## Exercise requirements:
Throughout the records below, find each line holding "diamond" and copy it.

## Given records:
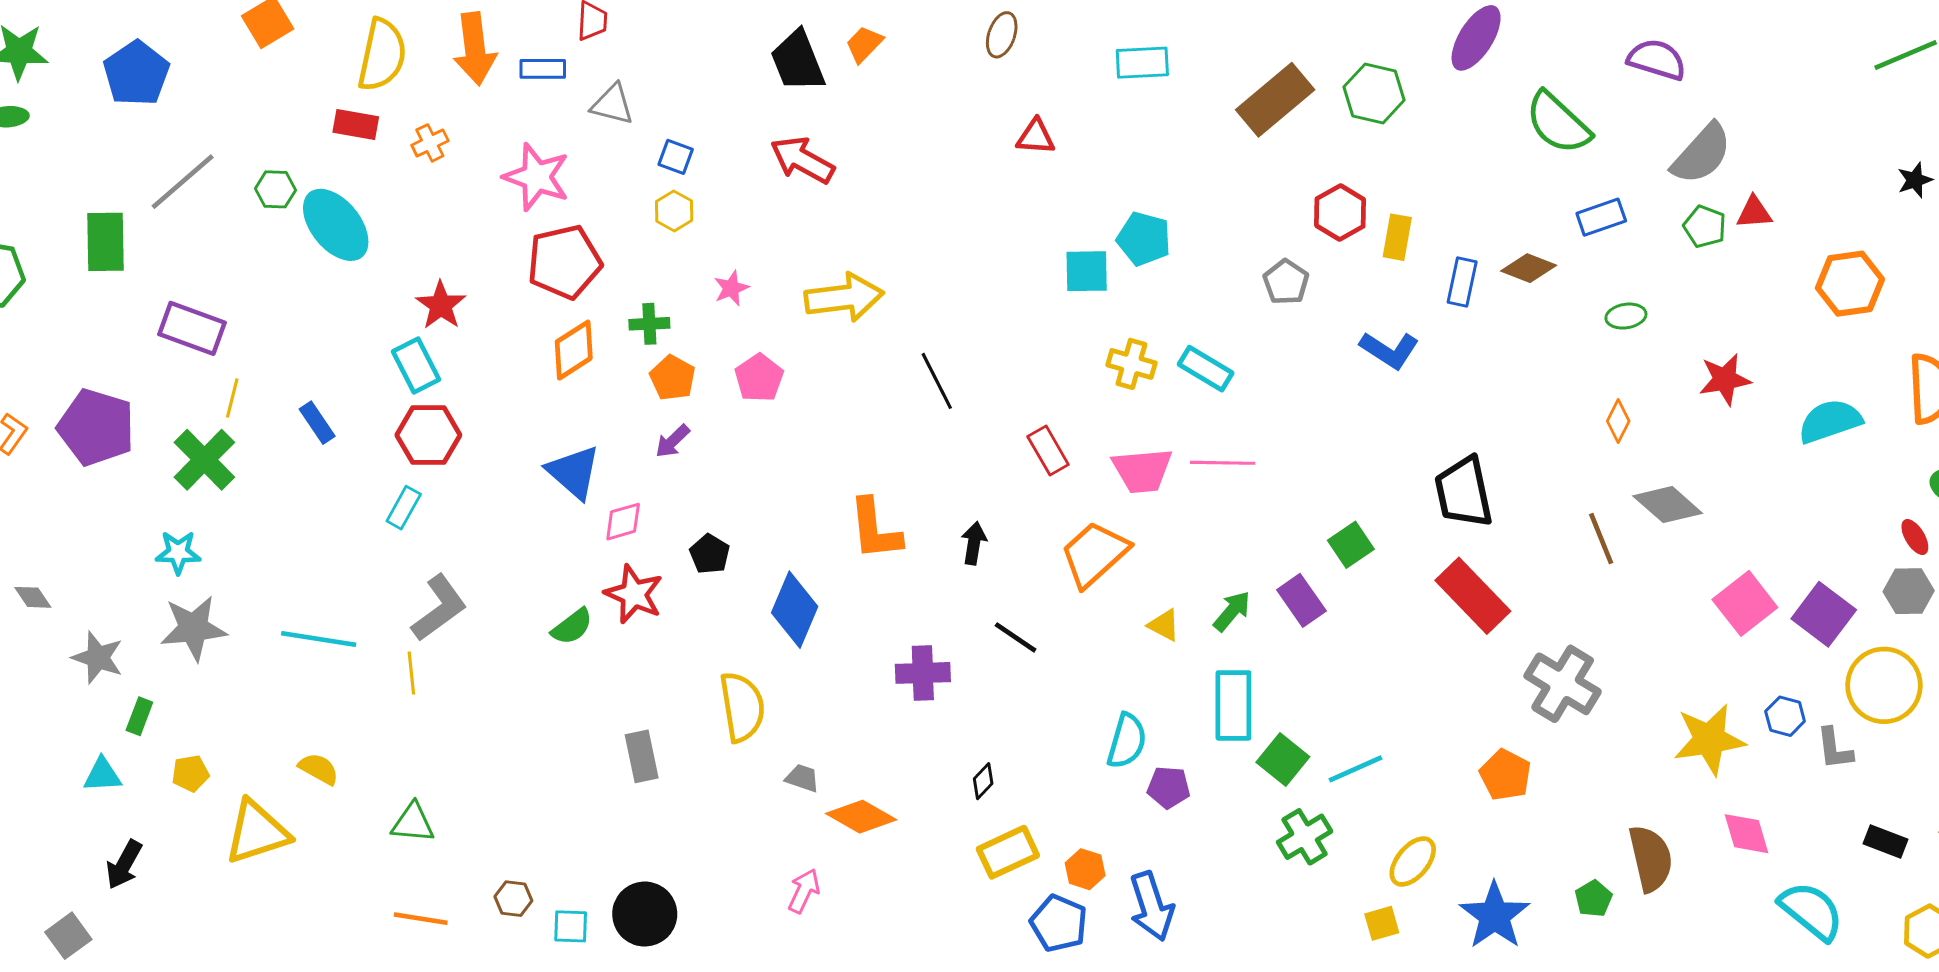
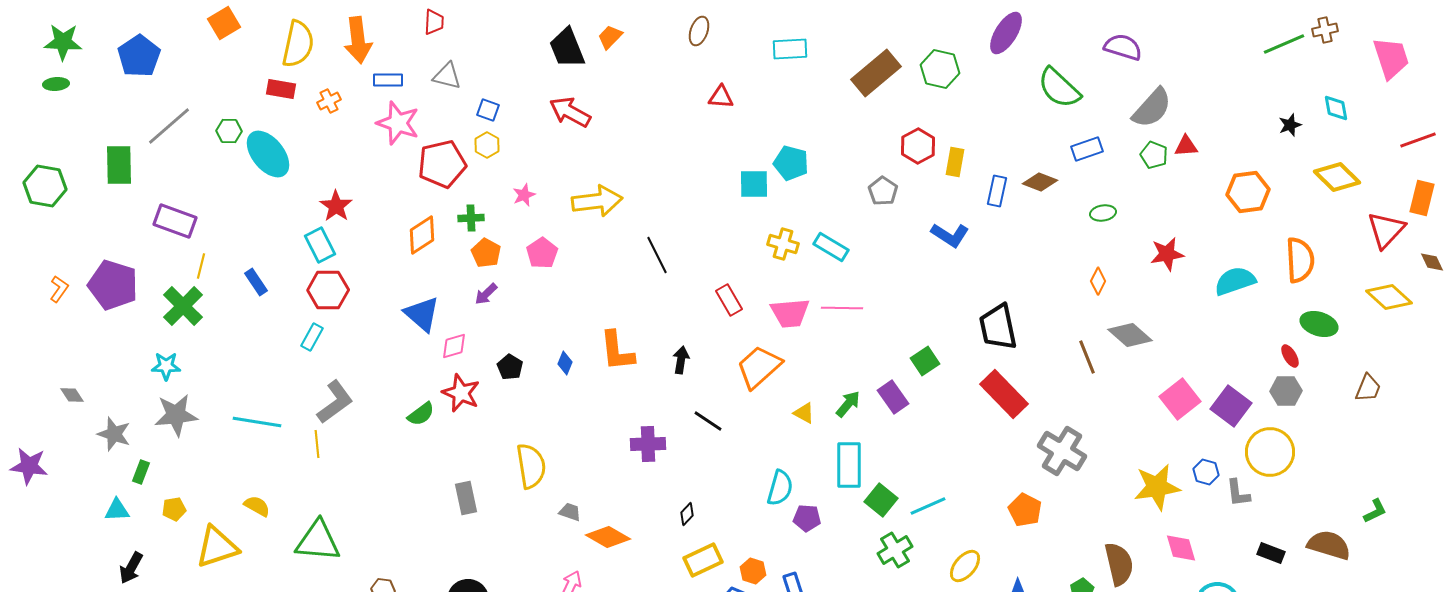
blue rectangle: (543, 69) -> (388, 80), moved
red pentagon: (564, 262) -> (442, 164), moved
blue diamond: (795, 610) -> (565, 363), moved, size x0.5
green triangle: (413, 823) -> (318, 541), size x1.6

==

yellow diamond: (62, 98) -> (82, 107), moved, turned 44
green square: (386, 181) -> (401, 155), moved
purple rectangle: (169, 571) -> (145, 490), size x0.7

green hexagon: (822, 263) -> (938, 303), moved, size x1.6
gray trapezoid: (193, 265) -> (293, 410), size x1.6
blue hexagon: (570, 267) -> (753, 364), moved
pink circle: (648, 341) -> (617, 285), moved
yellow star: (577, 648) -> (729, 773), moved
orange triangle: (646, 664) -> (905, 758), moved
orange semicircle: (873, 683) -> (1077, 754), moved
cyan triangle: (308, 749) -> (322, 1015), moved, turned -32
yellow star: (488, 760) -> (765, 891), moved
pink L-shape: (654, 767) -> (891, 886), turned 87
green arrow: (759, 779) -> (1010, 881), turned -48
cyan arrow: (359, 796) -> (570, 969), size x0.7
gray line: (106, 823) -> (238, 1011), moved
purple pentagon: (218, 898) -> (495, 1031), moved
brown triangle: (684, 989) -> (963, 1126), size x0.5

* * *

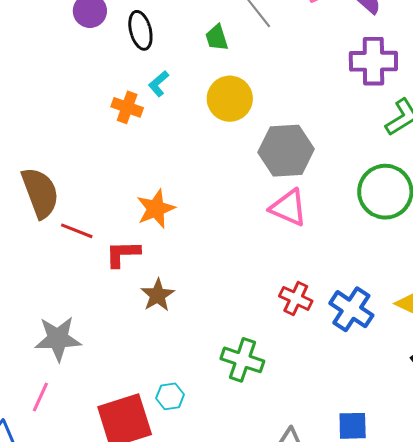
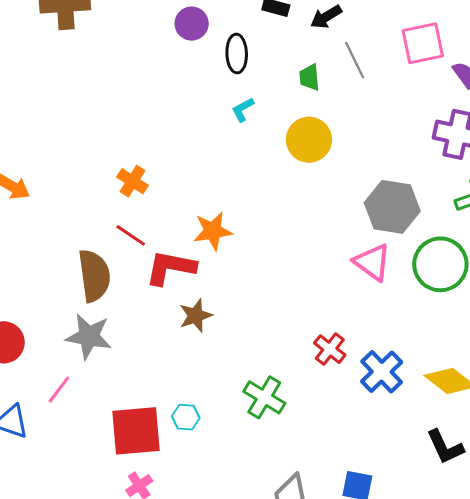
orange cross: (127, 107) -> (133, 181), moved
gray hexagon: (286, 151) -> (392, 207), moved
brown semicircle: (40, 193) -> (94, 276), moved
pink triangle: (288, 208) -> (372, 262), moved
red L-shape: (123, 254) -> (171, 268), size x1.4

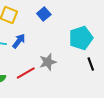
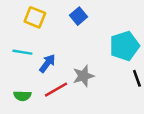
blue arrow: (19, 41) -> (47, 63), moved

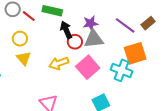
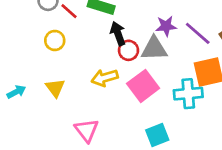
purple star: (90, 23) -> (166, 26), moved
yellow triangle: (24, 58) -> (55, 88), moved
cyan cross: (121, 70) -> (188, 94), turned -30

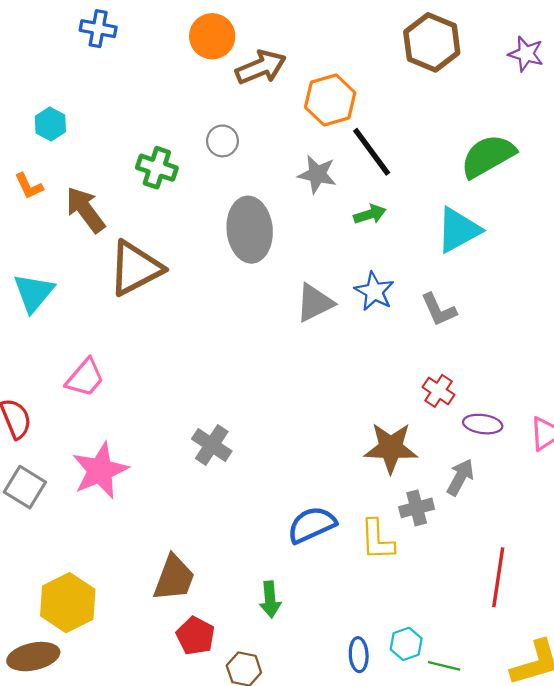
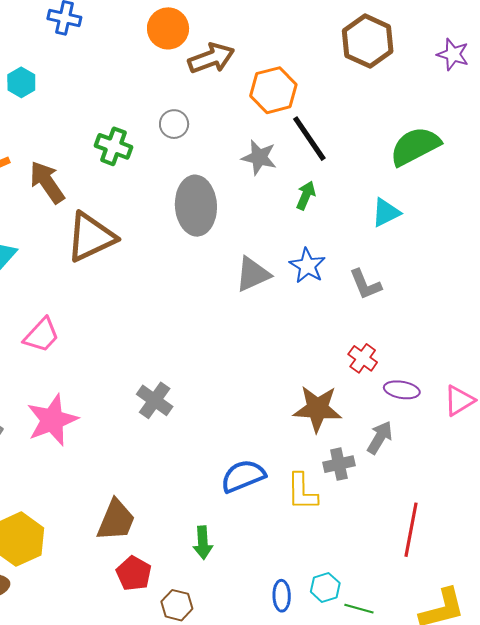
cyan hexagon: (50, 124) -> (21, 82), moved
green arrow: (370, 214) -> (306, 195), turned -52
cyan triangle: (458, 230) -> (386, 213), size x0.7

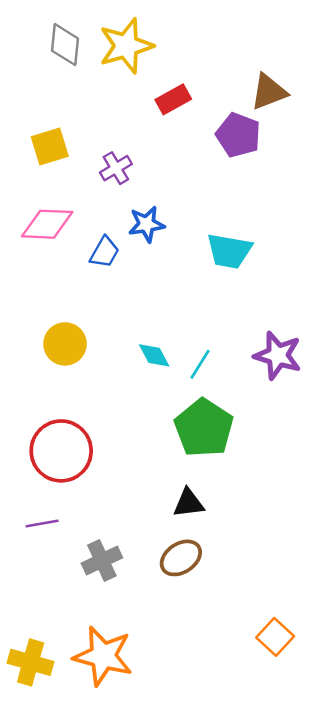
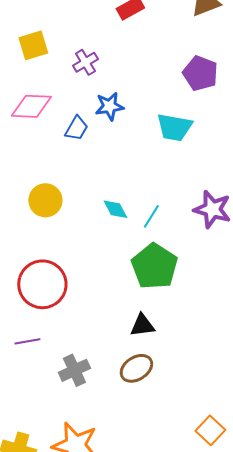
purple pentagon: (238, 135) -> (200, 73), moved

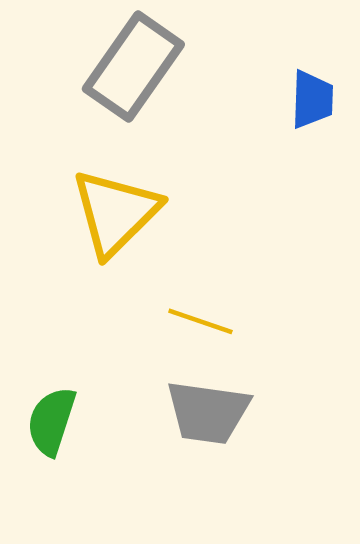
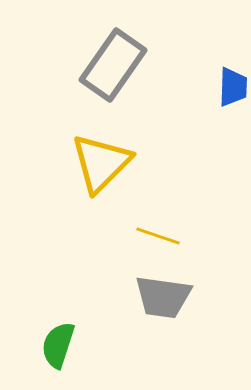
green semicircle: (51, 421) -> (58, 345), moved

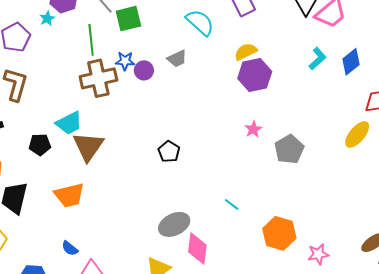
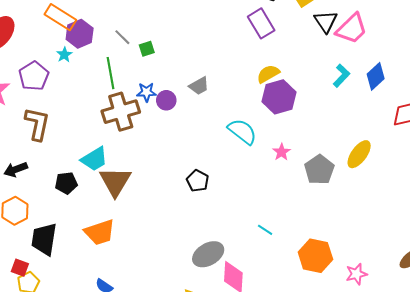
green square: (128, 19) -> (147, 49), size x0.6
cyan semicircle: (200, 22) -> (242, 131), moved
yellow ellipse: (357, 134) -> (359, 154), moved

## Solution to this task:
blue diamond: (795, 610) -> (565, 363), moved, size x0.5
yellow diamond: (62, 98) -> (82, 107), moved, turned 44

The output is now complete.